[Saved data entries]
§ §

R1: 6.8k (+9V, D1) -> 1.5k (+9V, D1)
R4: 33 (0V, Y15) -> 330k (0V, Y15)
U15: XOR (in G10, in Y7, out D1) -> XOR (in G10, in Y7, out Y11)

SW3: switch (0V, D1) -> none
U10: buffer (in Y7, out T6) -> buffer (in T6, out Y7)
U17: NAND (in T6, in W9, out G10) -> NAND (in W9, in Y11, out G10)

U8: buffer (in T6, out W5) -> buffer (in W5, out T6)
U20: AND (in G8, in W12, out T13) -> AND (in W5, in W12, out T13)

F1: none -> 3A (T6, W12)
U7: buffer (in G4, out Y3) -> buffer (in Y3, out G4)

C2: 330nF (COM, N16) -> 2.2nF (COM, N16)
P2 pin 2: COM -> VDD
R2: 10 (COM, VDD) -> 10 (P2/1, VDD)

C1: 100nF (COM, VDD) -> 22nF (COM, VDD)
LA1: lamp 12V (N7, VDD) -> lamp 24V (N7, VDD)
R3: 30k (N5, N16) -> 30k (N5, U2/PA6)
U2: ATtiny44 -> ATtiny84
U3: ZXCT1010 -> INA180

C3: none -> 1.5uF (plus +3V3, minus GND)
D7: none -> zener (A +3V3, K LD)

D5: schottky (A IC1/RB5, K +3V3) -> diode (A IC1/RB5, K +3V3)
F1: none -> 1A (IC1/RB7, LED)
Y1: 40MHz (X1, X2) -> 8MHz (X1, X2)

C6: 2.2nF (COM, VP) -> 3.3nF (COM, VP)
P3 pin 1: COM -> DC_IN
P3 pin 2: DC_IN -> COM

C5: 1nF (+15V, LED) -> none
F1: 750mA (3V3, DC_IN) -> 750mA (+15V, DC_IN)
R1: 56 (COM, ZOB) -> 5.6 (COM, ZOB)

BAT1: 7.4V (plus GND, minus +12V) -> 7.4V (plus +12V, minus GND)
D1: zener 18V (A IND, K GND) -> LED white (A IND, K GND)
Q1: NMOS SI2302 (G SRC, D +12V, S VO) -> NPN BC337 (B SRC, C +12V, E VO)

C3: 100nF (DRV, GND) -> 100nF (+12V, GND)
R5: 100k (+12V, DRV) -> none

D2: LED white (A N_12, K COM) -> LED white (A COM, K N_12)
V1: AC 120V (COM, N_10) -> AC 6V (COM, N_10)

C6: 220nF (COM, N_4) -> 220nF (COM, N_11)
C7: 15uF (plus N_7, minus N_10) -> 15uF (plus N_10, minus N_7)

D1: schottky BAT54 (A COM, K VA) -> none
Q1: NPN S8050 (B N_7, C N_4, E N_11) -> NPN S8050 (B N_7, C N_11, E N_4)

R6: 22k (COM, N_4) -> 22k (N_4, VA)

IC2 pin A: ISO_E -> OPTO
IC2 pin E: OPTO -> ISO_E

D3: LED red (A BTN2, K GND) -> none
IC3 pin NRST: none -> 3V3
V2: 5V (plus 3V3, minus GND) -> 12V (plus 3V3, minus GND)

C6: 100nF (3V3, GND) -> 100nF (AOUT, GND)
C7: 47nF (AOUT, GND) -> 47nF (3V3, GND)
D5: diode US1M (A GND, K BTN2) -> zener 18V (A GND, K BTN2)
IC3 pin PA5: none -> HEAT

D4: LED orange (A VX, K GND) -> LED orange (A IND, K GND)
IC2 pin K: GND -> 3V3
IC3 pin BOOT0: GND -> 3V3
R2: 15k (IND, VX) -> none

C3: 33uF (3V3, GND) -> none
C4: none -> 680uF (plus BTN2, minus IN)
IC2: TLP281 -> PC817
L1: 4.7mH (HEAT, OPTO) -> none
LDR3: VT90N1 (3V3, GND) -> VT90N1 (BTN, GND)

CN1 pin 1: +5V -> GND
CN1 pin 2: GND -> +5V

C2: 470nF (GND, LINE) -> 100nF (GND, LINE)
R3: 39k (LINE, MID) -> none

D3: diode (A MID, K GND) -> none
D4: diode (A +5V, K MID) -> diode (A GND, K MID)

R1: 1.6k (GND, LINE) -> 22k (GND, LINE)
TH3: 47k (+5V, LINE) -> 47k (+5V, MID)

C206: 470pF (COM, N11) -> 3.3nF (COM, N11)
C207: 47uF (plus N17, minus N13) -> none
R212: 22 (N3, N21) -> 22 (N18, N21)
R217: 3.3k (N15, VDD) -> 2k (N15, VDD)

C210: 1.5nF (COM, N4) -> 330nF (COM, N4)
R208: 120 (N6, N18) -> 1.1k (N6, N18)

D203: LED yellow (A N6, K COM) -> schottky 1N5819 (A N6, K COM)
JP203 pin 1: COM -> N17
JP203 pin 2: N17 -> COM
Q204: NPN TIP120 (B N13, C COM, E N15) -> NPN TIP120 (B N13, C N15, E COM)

§ §

[Activity] Using the data above, return each line exactly as written.

[Task output]
R1: 6.8k (+9V, D1) -> 1.5k (+9V, D1)
R4: 33 (0V, Y15) -> 330k (0V, Y15)
U15: XOR (in G10, in Y7, out D1) -> XOR (in G10, in Y7, out Y11)

SW3: switch (0V, D1) -> none
U10: buffer (in Y7, out T6) -> buffer (in T6, out Y7)
U17: NAND (in T6, in W9, out G10) -> NAND (in W9, in Y11, out G10)

U8: buffer (in T6, out W5) -> buffer (in W5, out T6)
U20: AND (in G8, in W12, out T13) -> AND (in W5, in W12, out T13)

F1: none -> 3A (T6, W12)
U7: buffer (in G4, out Y3) -> buffer (in Y3, out G4)

C2: 330nF (COM, N16) -> 2.2nF (COM, N16)
P2 pin 2: COM -> VDD
R2: 10 (COM, VDD) -> 10 (P2/1, VDD)

C1: 100nF (COM, VDD) -> 22nF (COM, VDD)
LA1: lamp 12V (N7, VDD) -> lamp 24V (N7, VDD)
R3: 30k (N5, N16) -> 30k (N5, U2/PA6)
U2: ATtiny44 -> ATtiny84
U3: ZXCT1010 -> INA180

C3: none -> 1.5uF (plus +3V3, minus GND)
D7: none -> zener (A +3V3, K LD)

D5: schottky (A IC1/RB5, K +3V3) -> diode (A IC1/RB5, K +3V3)
F1: none -> 1A (IC1/RB7, LED)
Y1: 40MHz (X1, X2) -> 8MHz (X1, X2)

C6: 2.2nF (COM, VP) -> 3.3nF (COM, VP)
P3 pin 1: COM -> DC_IN
P3 pin 2: DC_IN -> COM

C5: 1nF (+15V, LED) -> none
F1: 750mA (3V3, DC_IN) -> 750mA (+15V, DC_IN)
R1: 56 (COM, ZOB) -> 5.6 (COM, ZOB)

BAT1: 7.4V (plus GND, minus +12V) -> 7.4V (plus +12V, minus GND)
D1: zener 18V (A IND, K GND) -> LED white (A IND, K GND)
Q1: NMOS SI2302 (G SRC, D +12V, S VO) -> NPN BC337 (B SRC, C +12V, E VO)

C3: 100nF (DRV, GND) -> 100nF (+12V, GND)
R5: 100k (+12V, DRV) -> none

D2: LED white (A N_12, K COM) -> LED white (A COM, K N_12)
V1: AC 120V (COM, N_10) -> AC 6V (COM, N_10)

C6: 220nF (COM, N_4) -> 220nF (COM, N_11)
C7: 15uF (plus N_7, minus N_10) -> 15uF (plus N_10, minus N_7)

D1: schottky BAT54 (A COM, K VA) -> none
Q1: NPN S8050 (B N_7, C N_4, E N_11) -> NPN S8050 (B N_7, C N_11, E N_4)

R6: 22k (COM, N_4) -> 22k (N_4, VA)

IC2 pin A: ISO_E -> OPTO
IC2 pin E: OPTO -> ISO_E

D3: LED red (A BTN2, K GND) -> none
IC3 pin NRST: none -> 3V3
V2: 5V (plus 3V3, minus GND) -> 12V (plus 3V3, minus GND)

C6: 100nF (3V3, GND) -> 100nF (AOUT, GND)
C7: 47nF (AOUT, GND) -> 47nF (3V3, GND)
D5: diode US1M (A GND, K BTN2) -> zener 18V (A GND, K BTN2)
IC3 pin PA5: none -> HEAT

D4: LED orange (A VX, K GND) -> LED orange (A IND, K GND)
IC2 pin K: GND -> 3V3
IC3 pin BOOT0: GND -> 3V3
R2: 15k (IND, VX) -> none

C3: 33uF (3V3, GND) -> none
C4: none -> 680uF (plus BTN2, minus IN)
IC2: TLP281 -> PC817
L1: 4.7mH (HEAT, OPTO) -> none
LDR3: VT90N1 (3V3, GND) -> VT90N1 (BTN, GND)

CN1 pin 1: +5V -> GND
CN1 pin 2: GND -> +5V

C2: 470nF (GND, LINE) -> 100nF (GND, LINE)
R3: 39k (LINE, MID) -> none

D3: diode (A MID, K GND) -> none
D4: diode (A +5V, K MID) -> diode (A GND, K MID)

R1: 1.6k (GND, LINE) -> 22k (GND, LINE)
TH3: 47k (+5V, LINE) -> 47k (+5V, MID)

C206: 470pF (COM, N11) -> 3.3nF (COM, N11)
C207: 47uF (plus N17, minus N13) -> none
R212: 22 (N3, N21) -> 22 (N18, N21)
R217: 3.3k (N15, VDD) -> 2k (N15, VDD)

C210: 1.5nF (COM, N4) -> 330nF (COM, N4)
R208: 120 (N6, N18) -> 1.1k (N6, N18)

D203: LED yellow (A N6, K COM) -> schottky 1N5819 (A N6, K COM)
JP203 pin 1: COM -> N17
JP203 pin 2: N17 -> COM
Q204: NPN TIP120 (B N13, C COM, E N15) -> NPN TIP120 (B N13, C N15, E COM)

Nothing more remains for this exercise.